• Directions: Working line by line, output the entries below exactly as they appear.

□ □ □

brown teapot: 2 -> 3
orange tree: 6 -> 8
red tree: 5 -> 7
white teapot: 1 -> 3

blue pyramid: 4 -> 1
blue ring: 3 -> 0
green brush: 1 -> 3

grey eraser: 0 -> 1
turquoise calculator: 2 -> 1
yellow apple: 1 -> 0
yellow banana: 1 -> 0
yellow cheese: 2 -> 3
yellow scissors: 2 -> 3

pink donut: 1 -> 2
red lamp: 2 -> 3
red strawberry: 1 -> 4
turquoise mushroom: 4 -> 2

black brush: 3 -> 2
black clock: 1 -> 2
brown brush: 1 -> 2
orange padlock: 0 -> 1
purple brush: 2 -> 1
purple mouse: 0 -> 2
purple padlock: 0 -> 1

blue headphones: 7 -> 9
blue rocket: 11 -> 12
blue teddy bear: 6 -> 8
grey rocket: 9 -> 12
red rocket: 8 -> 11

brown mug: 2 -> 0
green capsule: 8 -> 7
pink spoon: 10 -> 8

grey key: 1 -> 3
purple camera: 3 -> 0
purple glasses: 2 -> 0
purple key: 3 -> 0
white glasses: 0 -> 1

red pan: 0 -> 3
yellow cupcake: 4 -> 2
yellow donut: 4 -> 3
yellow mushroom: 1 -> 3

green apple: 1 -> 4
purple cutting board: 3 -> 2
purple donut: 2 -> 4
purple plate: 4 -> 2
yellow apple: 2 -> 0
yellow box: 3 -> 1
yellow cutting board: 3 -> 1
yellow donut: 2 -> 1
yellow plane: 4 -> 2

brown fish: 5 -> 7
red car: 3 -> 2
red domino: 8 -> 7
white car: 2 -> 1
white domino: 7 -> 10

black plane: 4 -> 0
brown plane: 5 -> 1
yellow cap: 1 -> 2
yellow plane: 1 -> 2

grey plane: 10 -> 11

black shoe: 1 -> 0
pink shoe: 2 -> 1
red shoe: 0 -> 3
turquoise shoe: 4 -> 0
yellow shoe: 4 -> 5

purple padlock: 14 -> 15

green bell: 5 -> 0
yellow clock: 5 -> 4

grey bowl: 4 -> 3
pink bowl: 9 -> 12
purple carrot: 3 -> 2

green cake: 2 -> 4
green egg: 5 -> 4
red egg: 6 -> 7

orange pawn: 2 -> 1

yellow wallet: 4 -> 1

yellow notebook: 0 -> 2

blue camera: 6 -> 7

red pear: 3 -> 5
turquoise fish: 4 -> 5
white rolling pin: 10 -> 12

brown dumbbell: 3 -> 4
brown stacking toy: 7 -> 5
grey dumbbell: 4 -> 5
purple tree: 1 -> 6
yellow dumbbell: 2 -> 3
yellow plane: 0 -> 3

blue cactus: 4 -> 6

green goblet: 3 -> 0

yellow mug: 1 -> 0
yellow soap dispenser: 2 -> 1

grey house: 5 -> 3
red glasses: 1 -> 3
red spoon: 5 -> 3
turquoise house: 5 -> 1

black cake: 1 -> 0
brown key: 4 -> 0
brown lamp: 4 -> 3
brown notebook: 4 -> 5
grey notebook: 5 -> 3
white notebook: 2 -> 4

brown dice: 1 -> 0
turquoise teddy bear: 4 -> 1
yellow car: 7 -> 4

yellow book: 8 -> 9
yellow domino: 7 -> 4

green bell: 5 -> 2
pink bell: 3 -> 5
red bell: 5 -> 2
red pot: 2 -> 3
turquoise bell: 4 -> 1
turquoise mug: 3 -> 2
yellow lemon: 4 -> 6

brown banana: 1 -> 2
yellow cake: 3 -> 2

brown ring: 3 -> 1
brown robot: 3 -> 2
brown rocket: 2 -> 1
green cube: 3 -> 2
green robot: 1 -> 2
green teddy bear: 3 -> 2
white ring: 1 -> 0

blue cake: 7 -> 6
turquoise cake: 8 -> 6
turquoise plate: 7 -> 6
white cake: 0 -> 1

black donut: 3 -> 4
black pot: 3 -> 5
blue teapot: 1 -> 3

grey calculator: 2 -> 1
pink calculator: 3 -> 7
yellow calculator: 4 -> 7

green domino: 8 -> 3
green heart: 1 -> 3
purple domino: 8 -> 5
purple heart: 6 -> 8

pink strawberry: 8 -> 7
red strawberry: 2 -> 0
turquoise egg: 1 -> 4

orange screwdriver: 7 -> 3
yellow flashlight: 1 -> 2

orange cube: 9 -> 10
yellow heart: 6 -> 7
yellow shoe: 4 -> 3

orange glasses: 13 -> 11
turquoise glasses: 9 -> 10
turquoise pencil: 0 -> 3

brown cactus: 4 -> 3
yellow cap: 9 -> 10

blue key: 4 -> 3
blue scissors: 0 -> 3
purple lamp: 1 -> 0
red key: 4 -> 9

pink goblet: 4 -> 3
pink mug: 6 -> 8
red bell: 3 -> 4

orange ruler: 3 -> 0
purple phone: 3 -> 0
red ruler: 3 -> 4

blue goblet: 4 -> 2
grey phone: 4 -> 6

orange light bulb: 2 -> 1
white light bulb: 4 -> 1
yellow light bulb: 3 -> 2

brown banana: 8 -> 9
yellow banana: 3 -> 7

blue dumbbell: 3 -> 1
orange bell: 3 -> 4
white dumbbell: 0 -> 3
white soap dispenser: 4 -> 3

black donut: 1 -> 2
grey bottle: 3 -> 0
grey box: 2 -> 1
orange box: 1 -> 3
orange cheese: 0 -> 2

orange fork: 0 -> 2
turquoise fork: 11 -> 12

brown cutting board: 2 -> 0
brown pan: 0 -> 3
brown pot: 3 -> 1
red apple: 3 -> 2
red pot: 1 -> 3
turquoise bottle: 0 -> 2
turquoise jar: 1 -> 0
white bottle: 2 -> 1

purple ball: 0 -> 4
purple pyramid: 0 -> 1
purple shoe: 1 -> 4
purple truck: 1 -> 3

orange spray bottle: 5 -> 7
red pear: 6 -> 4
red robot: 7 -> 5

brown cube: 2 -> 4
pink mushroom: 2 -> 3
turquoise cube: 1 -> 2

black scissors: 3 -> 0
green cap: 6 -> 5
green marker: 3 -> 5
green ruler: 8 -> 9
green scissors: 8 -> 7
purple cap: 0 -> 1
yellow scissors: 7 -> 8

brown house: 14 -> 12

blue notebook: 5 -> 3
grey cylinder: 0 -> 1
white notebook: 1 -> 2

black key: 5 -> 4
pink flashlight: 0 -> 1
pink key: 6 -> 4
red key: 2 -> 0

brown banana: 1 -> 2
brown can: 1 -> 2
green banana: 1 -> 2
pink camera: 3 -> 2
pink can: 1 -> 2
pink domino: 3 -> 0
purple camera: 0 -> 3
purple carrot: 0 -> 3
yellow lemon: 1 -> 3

□ □ □

• Exercise output:
brown teapot: 2 -> 3
orange tree: 6 -> 8
red tree: 5 -> 7
white teapot: 1 -> 3

blue pyramid: 4 -> 1
blue ring: 3 -> 0
green brush: 1 -> 3

grey eraser: 0 -> 1
turquoise calculator: 2 -> 1
yellow apple: 1 -> 0
yellow banana: 1 -> 0
yellow cheese: 2 -> 3
yellow scissors: 2 -> 3

pink donut: 1 -> 2
red lamp: 2 -> 3
red strawberry: 1 -> 4
turquoise mushroom: 4 -> 2

black brush: 3 -> 2
black clock: 1 -> 2
brown brush: 1 -> 2
orange padlock: 0 -> 1
purple brush: 2 -> 1
purple mouse: 0 -> 2
purple padlock: 0 -> 1

blue headphones: 7 -> 9
blue rocket: 11 -> 12
blue teddy bear: 6 -> 8
grey rocket: 9 -> 12
red rocket: 8 -> 11

brown mug: 2 -> 0
green capsule: 8 -> 7
pink spoon: 10 -> 8

grey key: 1 -> 3
purple camera: 3 -> 0
purple glasses: 2 -> 0
purple key: 3 -> 0
white glasses: 0 -> 1

red pan: 0 -> 3
yellow cupcake: 4 -> 2
yellow donut: 4 -> 3
yellow mushroom: 1 -> 3

green apple: 1 -> 4
purple cutting board: 3 -> 2
purple donut: 2 -> 4
purple plate: 4 -> 2
yellow apple: 2 -> 0
yellow box: 3 -> 1
yellow cutting board: 3 -> 1
yellow donut: 2 -> 1
yellow plane: 4 -> 2

brown fish: 5 -> 7
red car: 3 -> 2
red domino: 8 -> 7
white car: 2 -> 1
white domino: 7 -> 10

black plane: 4 -> 0
brown plane: 5 -> 1
yellow cap: 1 -> 2
yellow plane: 1 -> 2

grey plane: 10 -> 11

black shoe: 1 -> 0
pink shoe: 2 -> 1
red shoe: 0 -> 3
turquoise shoe: 4 -> 0
yellow shoe: 4 -> 5

purple padlock: 14 -> 15

green bell: 5 -> 0
yellow clock: 5 -> 4

grey bowl: 4 -> 3
pink bowl: 9 -> 12
purple carrot: 3 -> 2

green cake: 2 -> 4
green egg: 5 -> 4
red egg: 6 -> 7

orange pawn: 2 -> 1

yellow wallet: 4 -> 1

yellow notebook: 0 -> 2

blue camera: 6 -> 7

red pear: 3 -> 5
turquoise fish: 4 -> 5
white rolling pin: 10 -> 12

brown dumbbell: 3 -> 4
brown stacking toy: 7 -> 5
grey dumbbell: 4 -> 5
purple tree: 1 -> 6
yellow dumbbell: 2 -> 3
yellow plane: 0 -> 3

blue cactus: 4 -> 6

green goblet: 3 -> 0

yellow mug: 1 -> 0
yellow soap dispenser: 2 -> 1

grey house: 5 -> 3
red glasses: 1 -> 3
red spoon: 5 -> 3
turquoise house: 5 -> 1

black cake: 1 -> 0
brown key: 4 -> 0
brown lamp: 4 -> 3
brown notebook: 4 -> 5
grey notebook: 5 -> 3
white notebook: 2 -> 4

brown dice: 1 -> 0
turquoise teddy bear: 4 -> 1
yellow car: 7 -> 4

yellow book: 8 -> 9
yellow domino: 7 -> 4

green bell: 5 -> 2
pink bell: 3 -> 5
red bell: 5 -> 2
red pot: 2 -> 3
turquoise bell: 4 -> 1
turquoise mug: 3 -> 2
yellow lemon: 4 -> 6

brown banana: 1 -> 2
yellow cake: 3 -> 2

brown ring: 3 -> 1
brown robot: 3 -> 2
brown rocket: 2 -> 1
green cube: 3 -> 2
green robot: 1 -> 2
green teddy bear: 3 -> 2
white ring: 1 -> 0

blue cake: 7 -> 6
turquoise cake: 8 -> 6
turquoise plate: 7 -> 6
white cake: 0 -> 1

black donut: 3 -> 4
black pot: 3 -> 5
blue teapot: 1 -> 3

grey calculator: 2 -> 1
pink calculator: 3 -> 7
yellow calculator: 4 -> 7

green domino: 8 -> 3
green heart: 1 -> 3
purple domino: 8 -> 5
purple heart: 6 -> 8

pink strawberry: 8 -> 7
red strawberry: 2 -> 0
turquoise egg: 1 -> 4

orange screwdriver: 7 -> 3
yellow flashlight: 1 -> 2

orange cube: 9 -> 10
yellow heart: 6 -> 7
yellow shoe: 4 -> 3

orange glasses: 13 -> 11
turquoise glasses: 9 -> 10
turquoise pencil: 0 -> 3

brown cactus: 4 -> 3
yellow cap: 9 -> 10

blue key: 4 -> 3
blue scissors: 0 -> 3
purple lamp: 1 -> 0
red key: 4 -> 9

pink goblet: 4 -> 3
pink mug: 6 -> 8
red bell: 3 -> 4

orange ruler: 3 -> 0
purple phone: 3 -> 0
red ruler: 3 -> 4

blue goblet: 4 -> 2
grey phone: 4 -> 6

orange light bulb: 2 -> 1
white light bulb: 4 -> 1
yellow light bulb: 3 -> 2

brown banana: 8 -> 9
yellow banana: 3 -> 7

blue dumbbell: 3 -> 1
orange bell: 3 -> 4
white dumbbell: 0 -> 3
white soap dispenser: 4 -> 3

black donut: 1 -> 2
grey bottle: 3 -> 0
grey box: 2 -> 1
orange box: 1 -> 3
orange cheese: 0 -> 2

orange fork: 0 -> 2
turquoise fork: 11 -> 12

brown cutting board: 2 -> 0
brown pan: 0 -> 3
brown pot: 3 -> 1
red apple: 3 -> 2
red pot: 1 -> 3
turquoise bottle: 0 -> 2
turquoise jar: 1 -> 0
white bottle: 2 -> 1

purple ball: 0 -> 4
purple pyramid: 0 -> 1
purple shoe: 1 -> 4
purple truck: 1 -> 3

orange spray bottle: 5 -> 7
red pear: 6 -> 4
red robot: 7 -> 5

brown cube: 2 -> 4
pink mushroom: 2 -> 3
turquoise cube: 1 -> 2

black scissors: 3 -> 0
green cap: 6 -> 5
green marker: 3 -> 5
green ruler: 8 -> 9
green scissors: 8 -> 7
purple cap: 0 -> 1
yellow scissors: 7 -> 8

brown house: 14 -> 12

blue notebook: 5 -> 3
grey cylinder: 0 -> 1
white notebook: 1 -> 2

black key: 5 -> 4
pink flashlight: 0 -> 1
pink key: 6 -> 4
red key: 2 -> 0

brown banana: 1 -> 2
brown can: 1 -> 2
green banana: 1 -> 2
pink camera: 3 -> 2
pink can: 1 -> 2
pink domino: 3 -> 0
purple camera: 0 -> 3
purple carrot: 0 -> 3
yellow lemon: 1 -> 3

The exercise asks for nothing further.